Recorded data: Begin

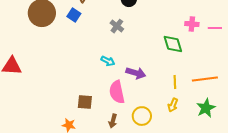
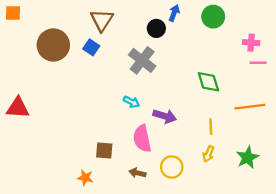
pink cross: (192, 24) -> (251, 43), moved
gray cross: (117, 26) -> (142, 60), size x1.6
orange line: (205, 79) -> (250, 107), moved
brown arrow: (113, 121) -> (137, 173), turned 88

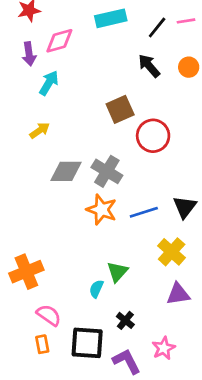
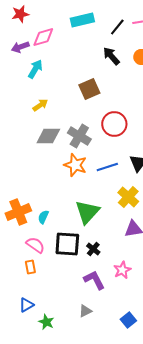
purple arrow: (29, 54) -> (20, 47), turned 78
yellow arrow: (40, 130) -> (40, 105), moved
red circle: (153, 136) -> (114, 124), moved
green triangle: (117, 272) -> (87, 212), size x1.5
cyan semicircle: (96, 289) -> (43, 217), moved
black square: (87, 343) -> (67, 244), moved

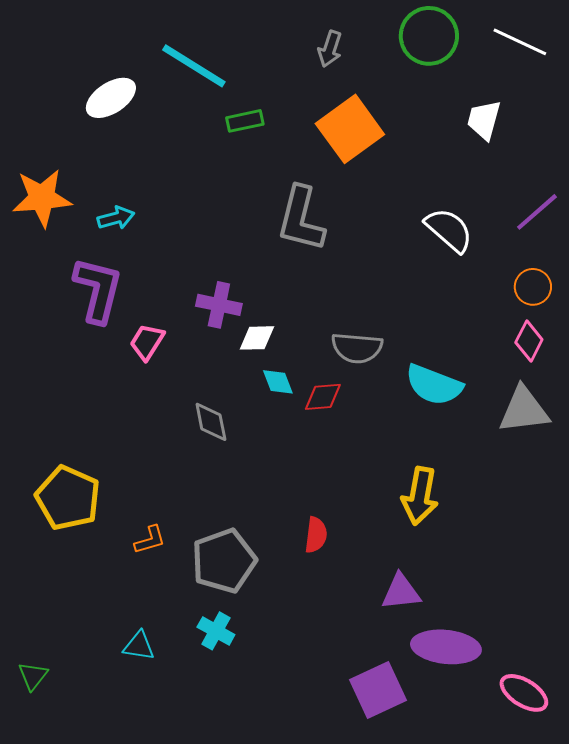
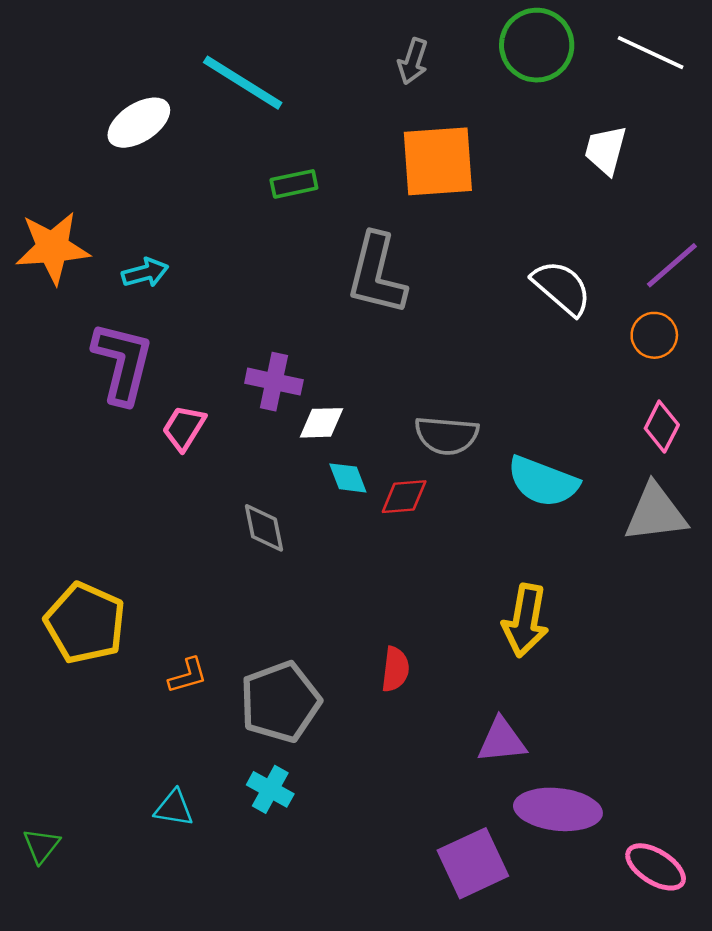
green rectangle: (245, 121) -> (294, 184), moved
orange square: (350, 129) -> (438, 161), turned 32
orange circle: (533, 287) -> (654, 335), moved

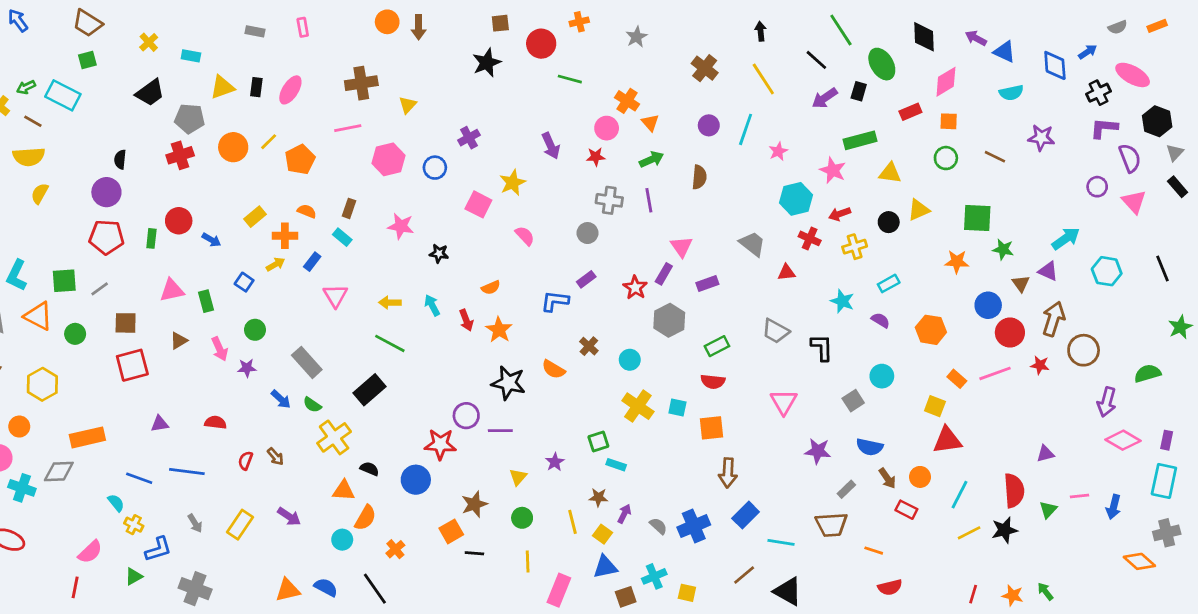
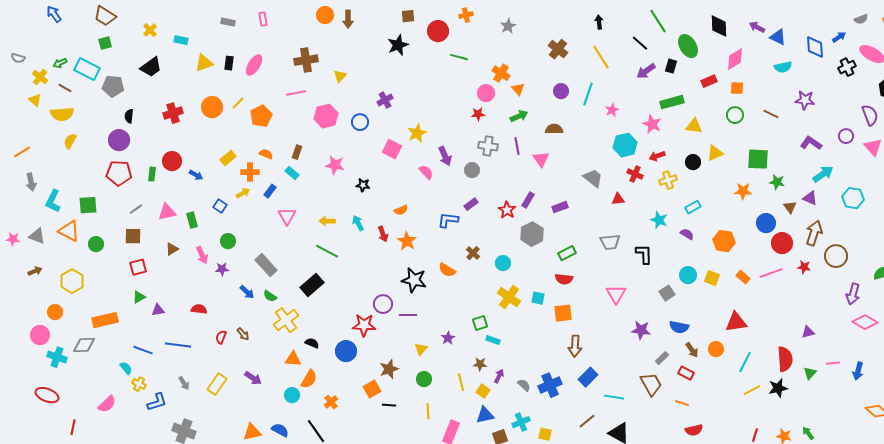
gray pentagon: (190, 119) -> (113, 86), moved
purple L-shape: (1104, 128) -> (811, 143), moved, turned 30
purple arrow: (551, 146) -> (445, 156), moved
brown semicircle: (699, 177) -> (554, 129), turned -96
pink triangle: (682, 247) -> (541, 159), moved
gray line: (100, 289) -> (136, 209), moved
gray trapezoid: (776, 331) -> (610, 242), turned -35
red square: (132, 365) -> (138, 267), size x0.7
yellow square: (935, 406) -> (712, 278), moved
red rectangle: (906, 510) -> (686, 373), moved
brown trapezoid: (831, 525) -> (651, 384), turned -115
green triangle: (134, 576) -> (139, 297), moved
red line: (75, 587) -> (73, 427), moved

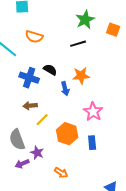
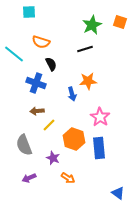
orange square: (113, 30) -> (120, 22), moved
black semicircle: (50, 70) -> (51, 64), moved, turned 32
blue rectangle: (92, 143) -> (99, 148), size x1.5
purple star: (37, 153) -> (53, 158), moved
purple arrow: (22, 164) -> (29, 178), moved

Recorded data: End

The response should be the lines from the one containing "yellow arrow: (40, 130) -> (40, 105), moved" through the final line of the records, reproduced exactly and with every picture left out.

# Response area:
yellow arrow: (40, 130) -> (40, 105), moved
red circle: (153, 136) -> (114, 124), moved
green triangle: (117, 272) -> (87, 212), size x1.5
cyan semicircle: (96, 289) -> (43, 217), moved
black square: (87, 343) -> (67, 244), moved

green rectangle: (245, 121) -> (294, 184), moved
orange square: (350, 129) -> (438, 161), turned 32
orange circle: (533, 287) -> (654, 335), moved

gray pentagon: (190, 119) -> (113, 86), moved
purple L-shape: (1104, 128) -> (811, 143), moved, turned 30
purple arrow: (551, 146) -> (445, 156), moved
brown semicircle: (699, 177) -> (554, 129), turned -96
pink triangle: (682, 247) -> (541, 159), moved
gray line: (100, 289) -> (136, 209), moved
gray trapezoid: (776, 331) -> (610, 242), turned -35
red square: (132, 365) -> (138, 267), size x0.7
yellow square: (935, 406) -> (712, 278), moved
red rectangle: (906, 510) -> (686, 373), moved
brown trapezoid: (831, 525) -> (651, 384), turned -115
green triangle: (134, 576) -> (139, 297), moved
red line: (75, 587) -> (73, 427), moved

orange square: (113, 30) -> (120, 22), moved
black semicircle: (50, 70) -> (51, 64), moved, turned 32
blue rectangle: (92, 143) -> (99, 148), size x1.5
purple star: (37, 153) -> (53, 158), moved
purple arrow: (22, 164) -> (29, 178), moved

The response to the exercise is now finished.